=== RECORDS FOR THE TASK ===
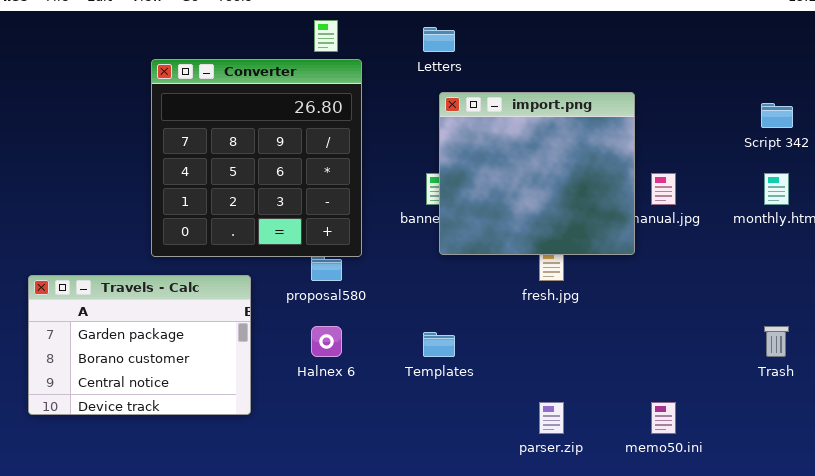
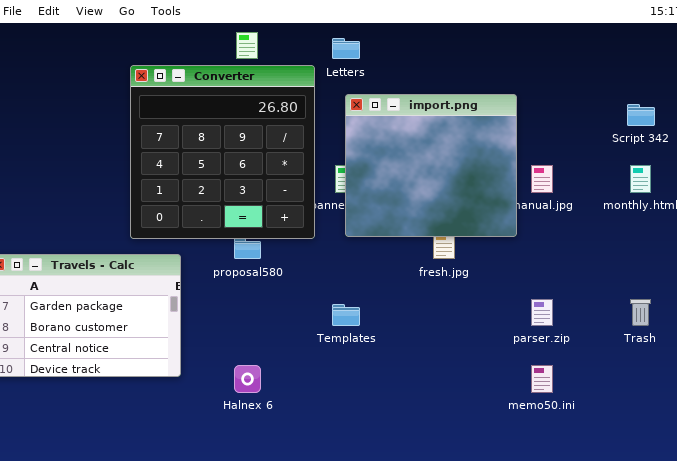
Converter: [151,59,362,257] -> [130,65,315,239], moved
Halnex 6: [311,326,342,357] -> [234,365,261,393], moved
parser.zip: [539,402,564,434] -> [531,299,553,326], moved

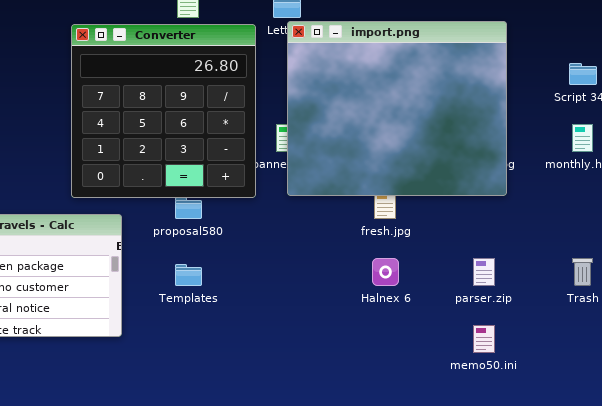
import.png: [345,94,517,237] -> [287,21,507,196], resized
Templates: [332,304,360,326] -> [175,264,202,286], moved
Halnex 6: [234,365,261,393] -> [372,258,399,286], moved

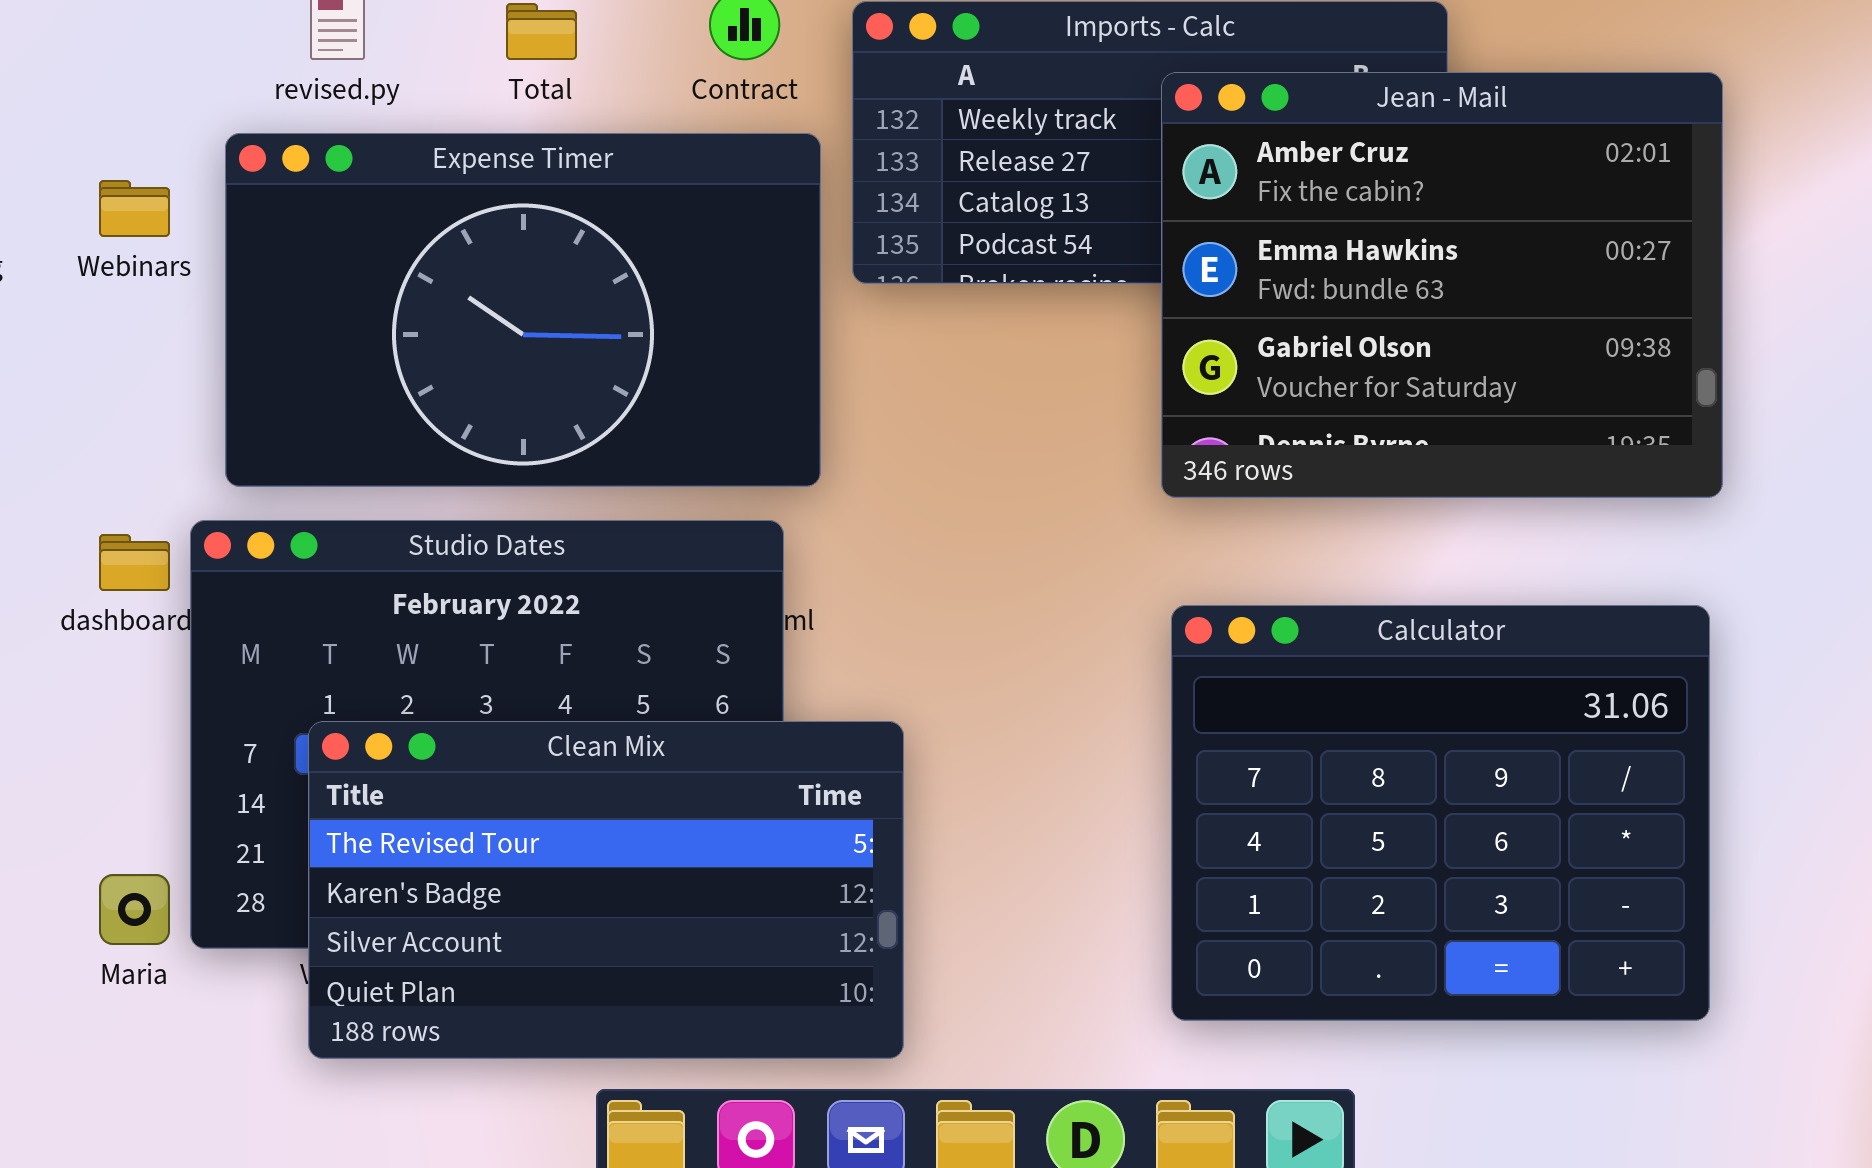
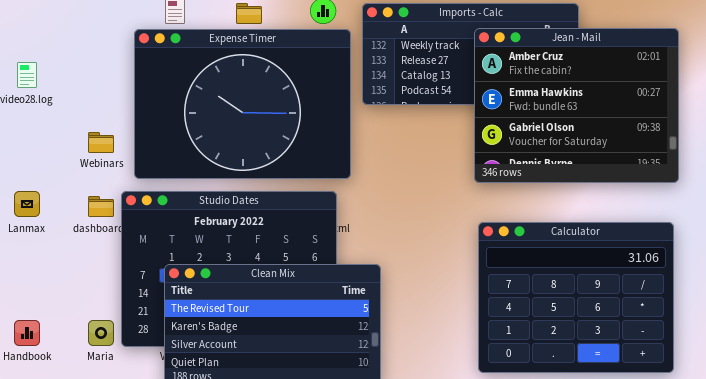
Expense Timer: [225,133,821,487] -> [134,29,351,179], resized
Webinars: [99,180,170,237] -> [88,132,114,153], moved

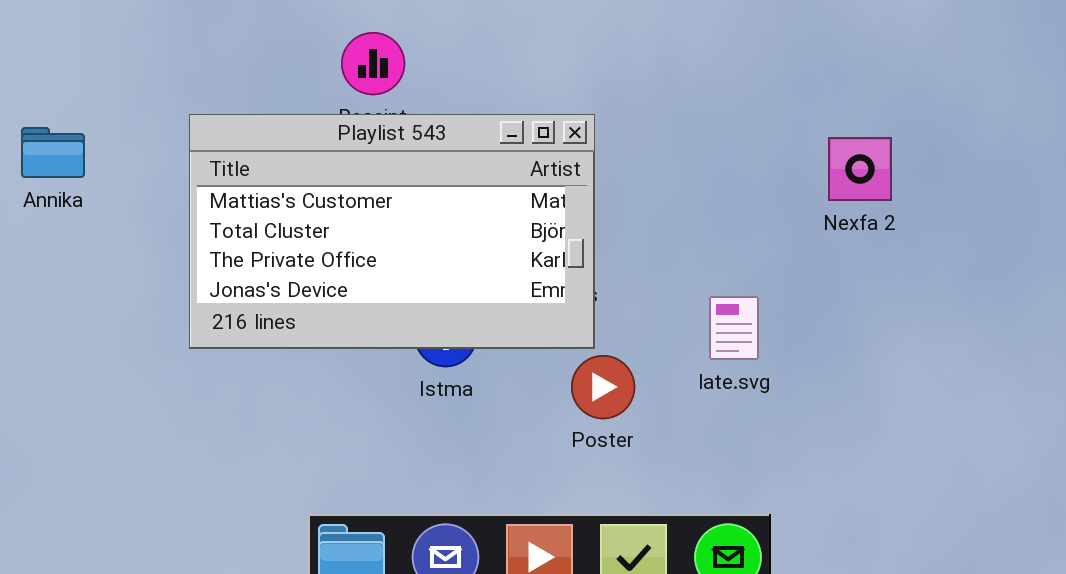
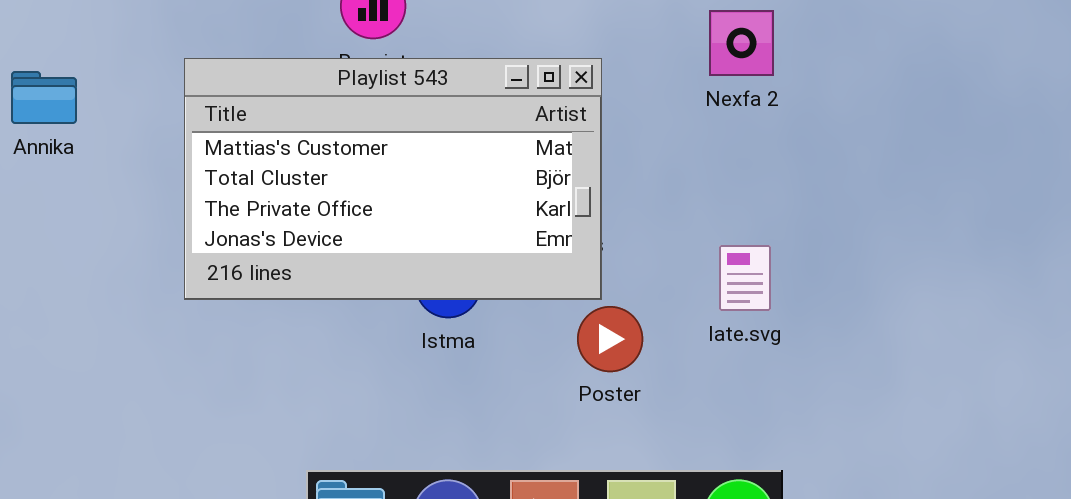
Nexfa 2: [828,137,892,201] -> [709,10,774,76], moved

=== WHAT YOU NEED TO DO ===
Set down word for word every line from the line containing "Webinars: [99,180,170,237] ->" through the last line of the entries, and nothing more; no pictures.

=== RESULT FOR THIS EXERCISE ===
Webinars: [99,180,170,237] -> [88,132,114,153], moved

Nexfa 2: [828,137,892,201] -> [709,10,774,76], moved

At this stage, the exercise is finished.